**Activity**
An exact copy of every entry is needed, with no images.

**Data to examine**

+ + + +

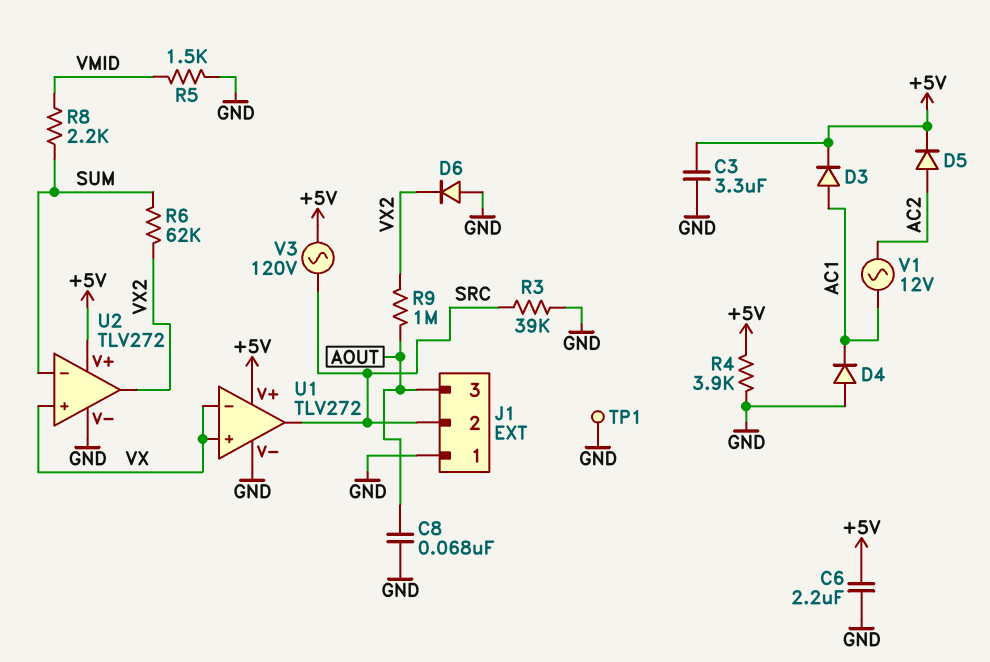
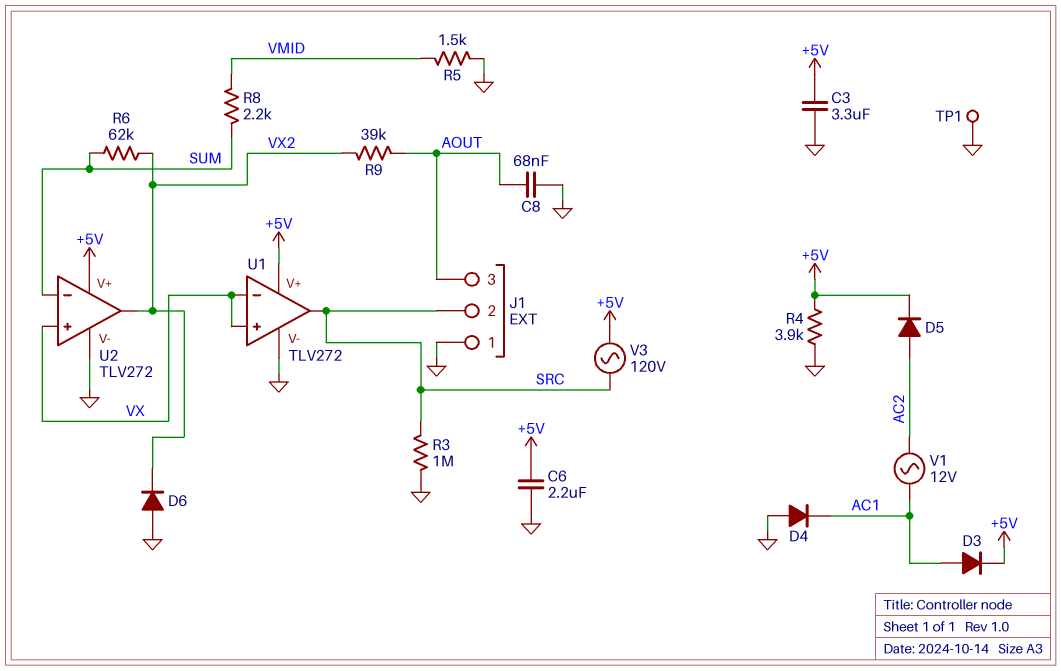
R3: 39k (GND, SRC) -> 1M (GND, SRC)
R9: 1M (AOUT, VX2) -> 39k (AOUT, VX2)

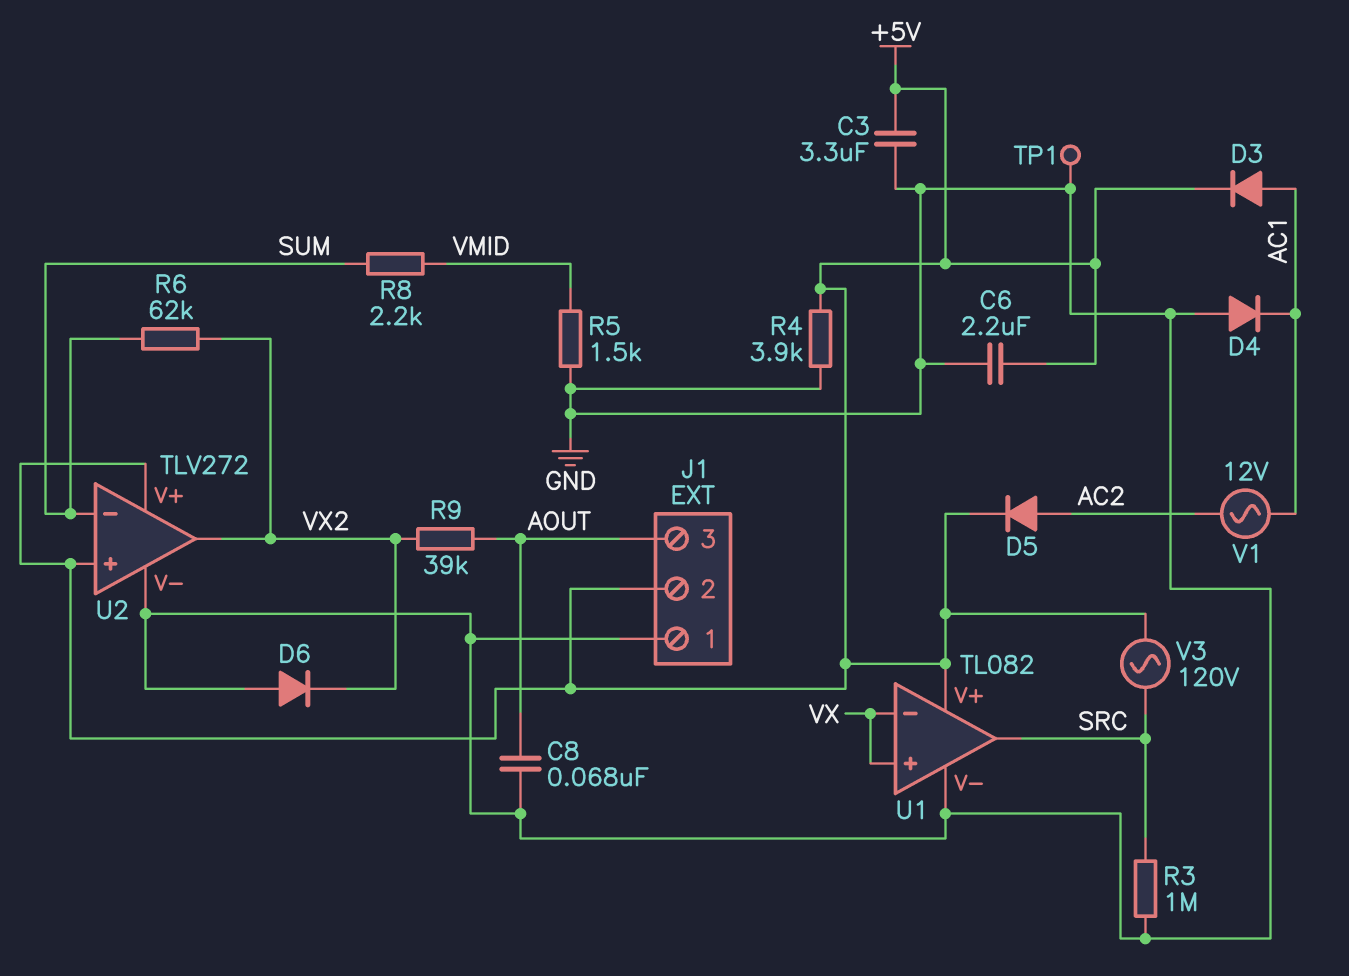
J1 pin 2: SRC -> +5V
U1: TLV272 -> TL082
U2 pin in+: VX -> +5V

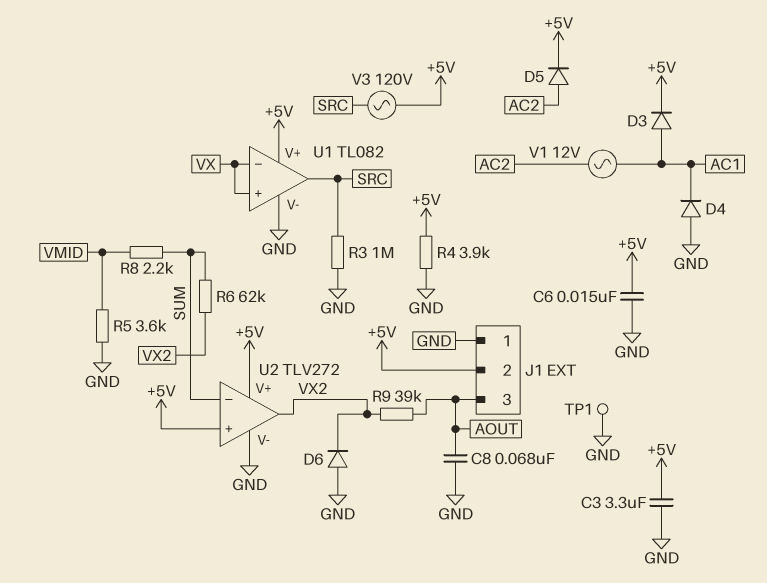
C6: 2.2uF (+5V, GND) -> 15nF (+5V, GND)
R5: 1.5k (GND, VMID) -> 3.6k (GND, VMID)

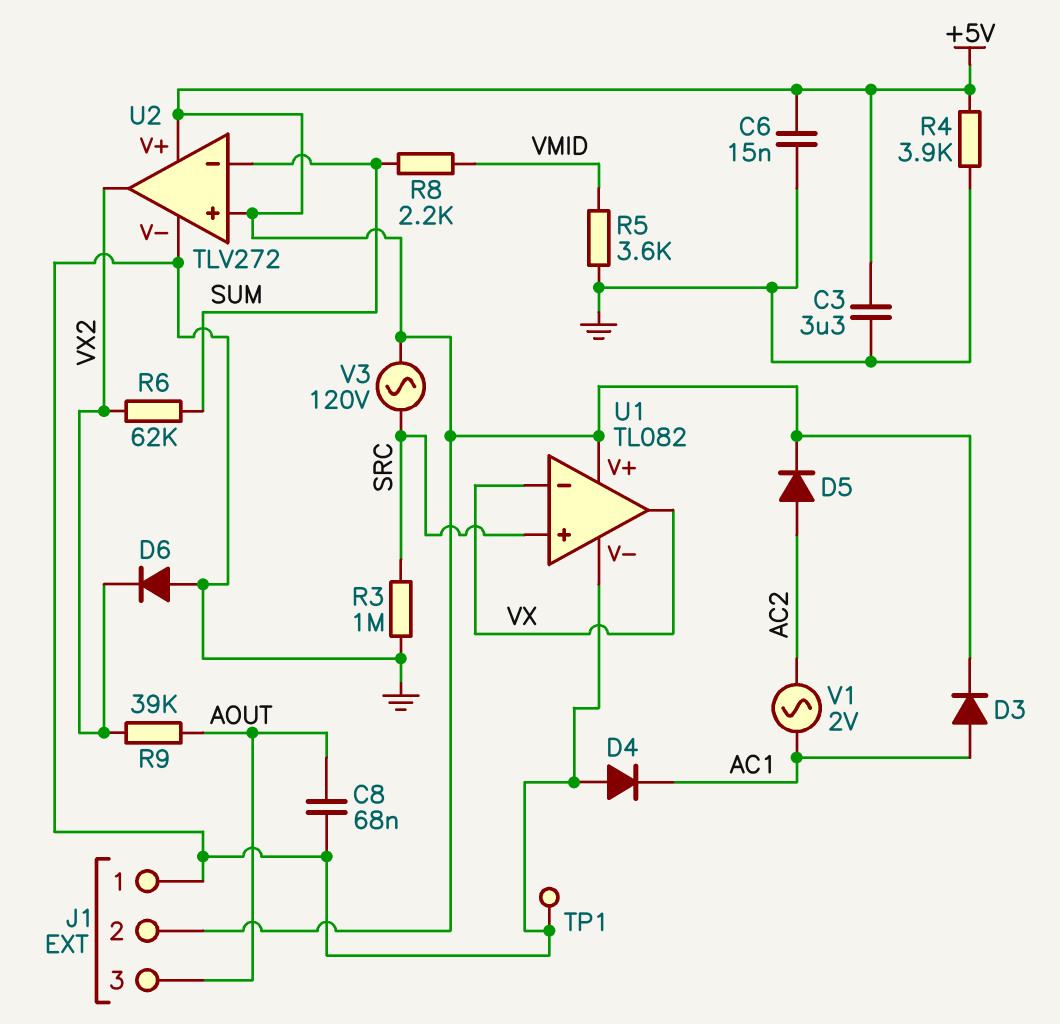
U1 pin in+: VX -> SRC
U1 pin out: SRC -> VX
V1: AC 12V (AC1, AC2) -> AC 2V (AC1, AC2)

+ + + +

**Exercise output**
R3: 39k (GND, SRC) -> 1M (GND, SRC)
R9: 1M (AOUT, VX2) -> 39k (AOUT, VX2)

J1 pin 2: SRC -> +5V
U1: TLV272 -> TL082
U2 pin in+: VX -> +5V

C6: 2.2uF (+5V, GND) -> 15nF (+5V, GND)
R5: 1.5k (GND, VMID) -> 3.6k (GND, VMID)

U1 pin in+: VX -> SRC
U1 pin out: SRC -> VX
V1: AC 12V (AC1, AC2) -> AC 2V (AC1, AC2)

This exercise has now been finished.